EXERCISE
Return the entries below word for word. No picture belongs in the copy.

PROVIDED RECORDS
════════════════
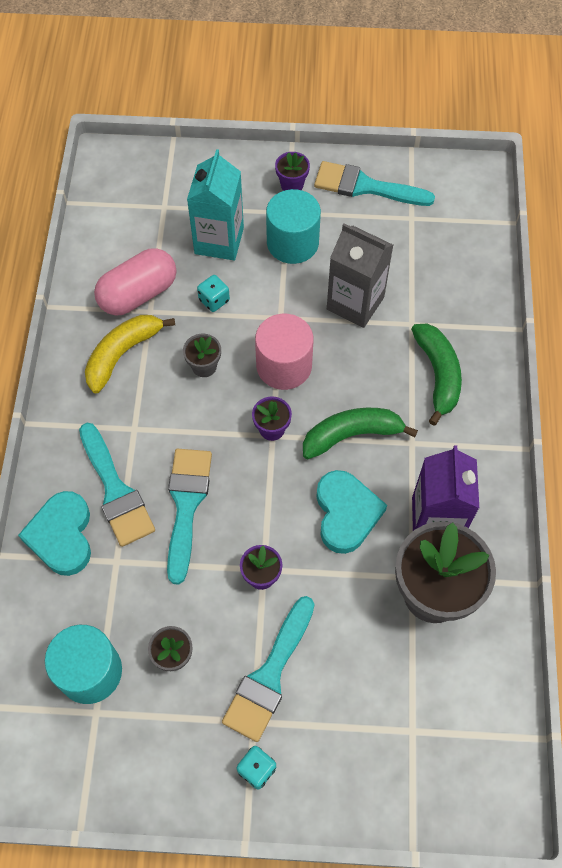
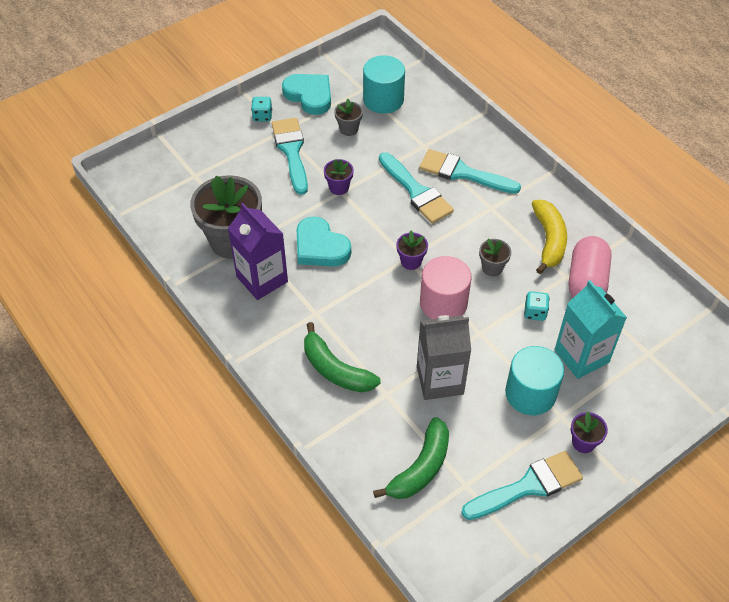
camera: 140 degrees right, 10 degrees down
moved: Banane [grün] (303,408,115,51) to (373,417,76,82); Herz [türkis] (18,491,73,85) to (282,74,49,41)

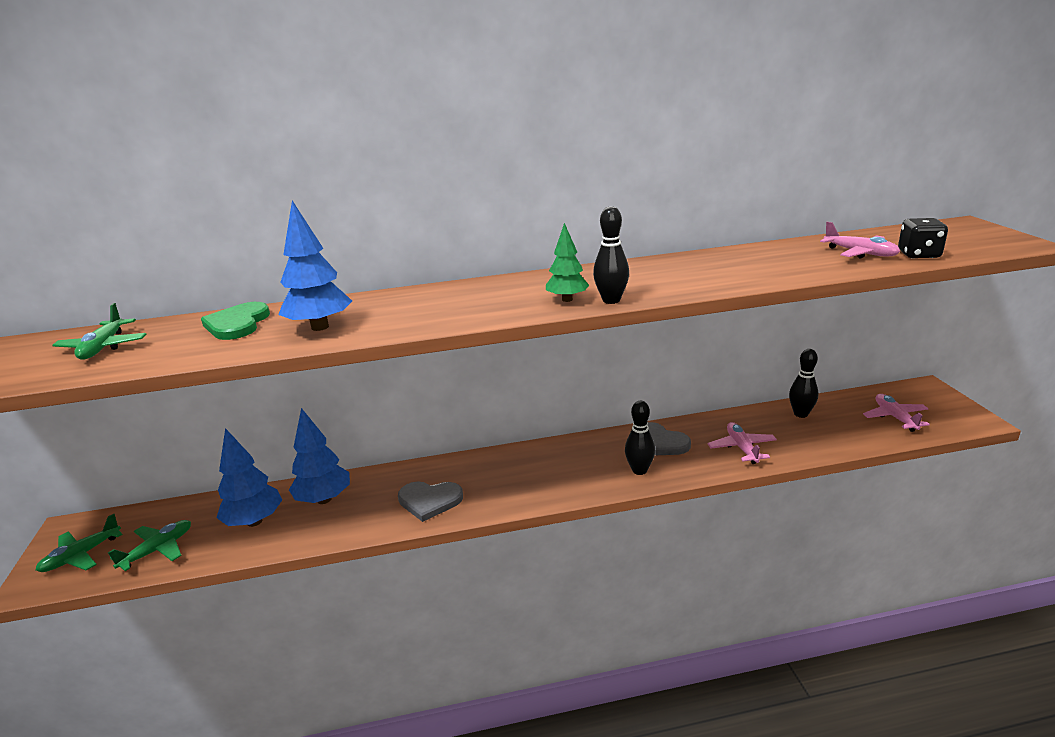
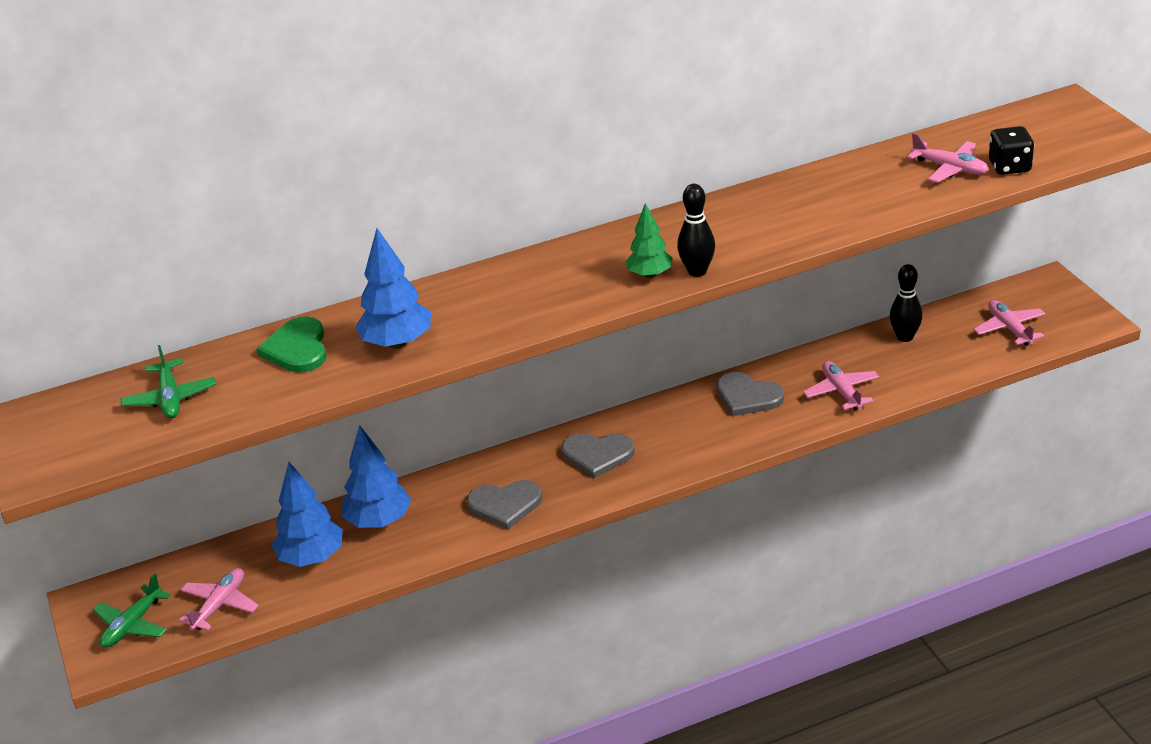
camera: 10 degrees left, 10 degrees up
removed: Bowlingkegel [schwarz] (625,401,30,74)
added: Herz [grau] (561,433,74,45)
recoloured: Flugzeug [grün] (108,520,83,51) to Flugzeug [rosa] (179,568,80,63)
════════════════
EXERCISE OUTPUT
camera: 140 degrees right, 10 degrees down
moved: Banane [grün] (303,408,115,51) to (373,417,76,82); Herz [türkis] (18,491,73,85) to (282,74,49,41)

camera: 10 degrees left, 10 degrees up
removed: Bowlingkegel [schwarz] (625,401,30,74)
added: Herz [grau] (561,433,74,45)
recoloured: Flugzeug [grün] (108,520,83,51) to Flugzeug [rosa] (179,568,80,63)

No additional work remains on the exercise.